Dataset entries: Begin

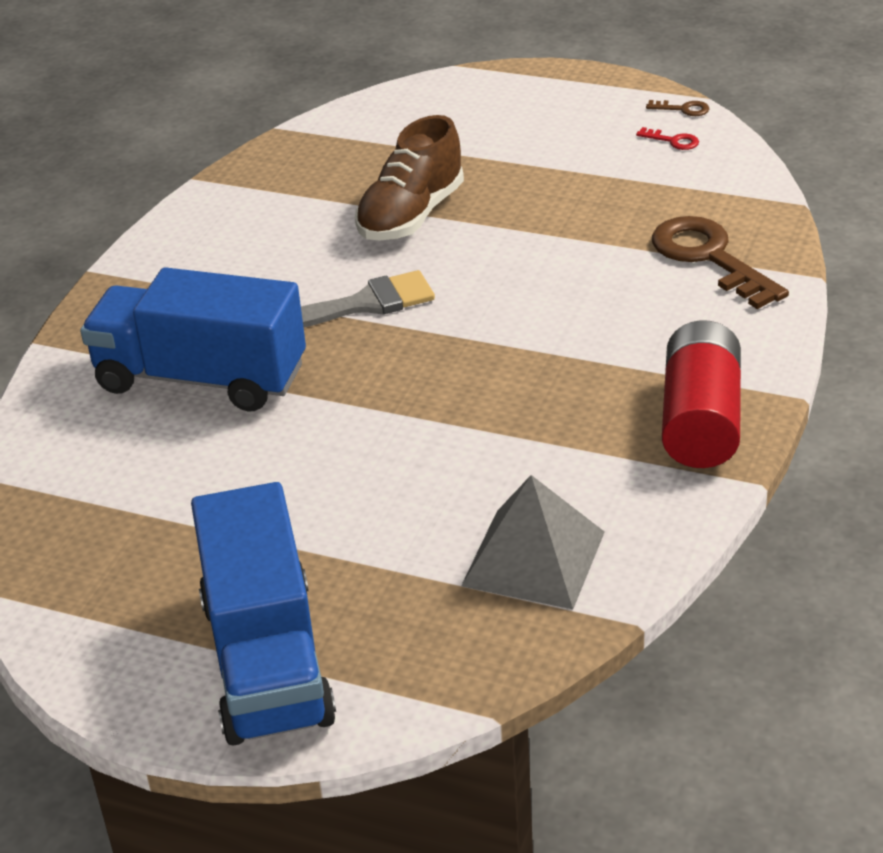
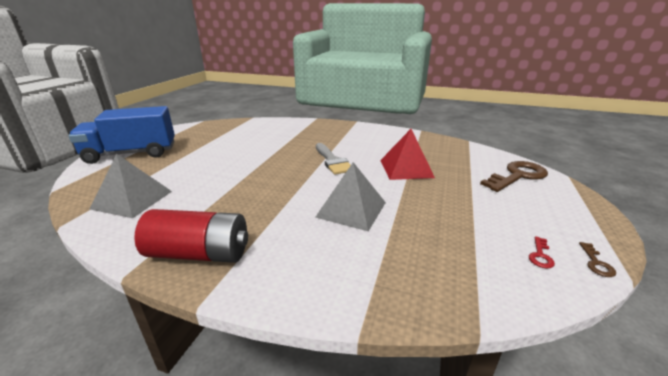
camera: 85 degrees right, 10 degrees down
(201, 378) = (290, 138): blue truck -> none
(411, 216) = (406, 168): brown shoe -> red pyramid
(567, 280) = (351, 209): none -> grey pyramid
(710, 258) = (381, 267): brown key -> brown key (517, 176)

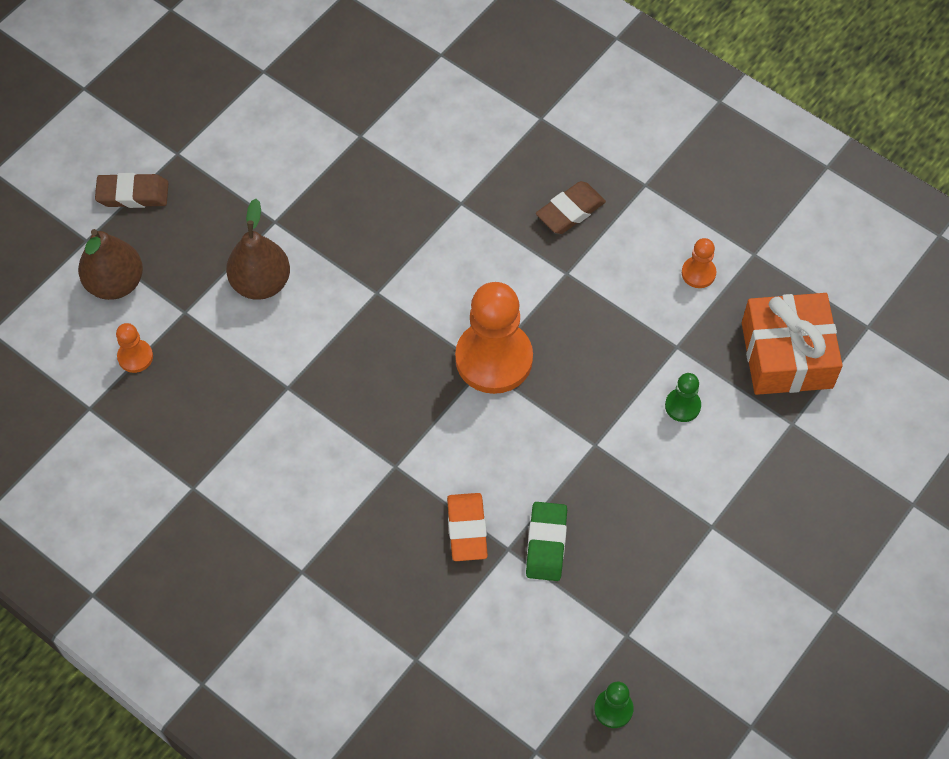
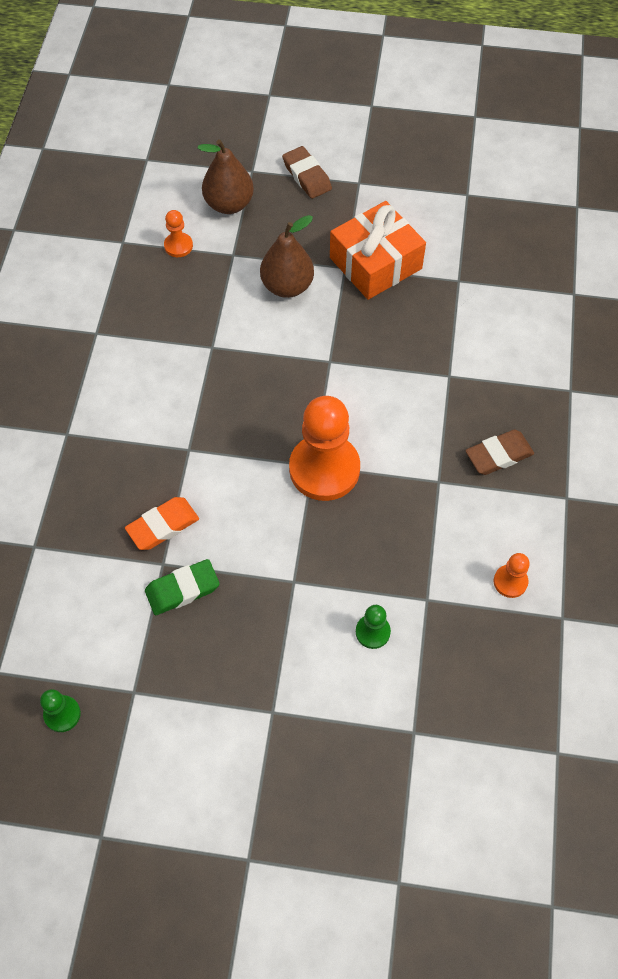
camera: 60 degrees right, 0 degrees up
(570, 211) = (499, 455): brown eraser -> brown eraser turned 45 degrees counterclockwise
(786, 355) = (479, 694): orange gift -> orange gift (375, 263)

Dataset entries: End

Starting at the line with "(201, 378) = (290, 138): blue truck -> none" in the entries above, write out every line exactly until the line with "camera: 60 degrees right, 0 degrees up" has been written. Include no pictures and nothing more.

**Output of the exercise:**
(201, 378) = (290, 138): blue truck -> none
(411, 216) = (406, 168): brown shoe -> red pyramid
(567, 280) = (351, 209): none -> grey pyramid
(710, 258) = (381, 267): brown key -> brown key (517, 176)

camera: 60 degrees right, 0 degrees up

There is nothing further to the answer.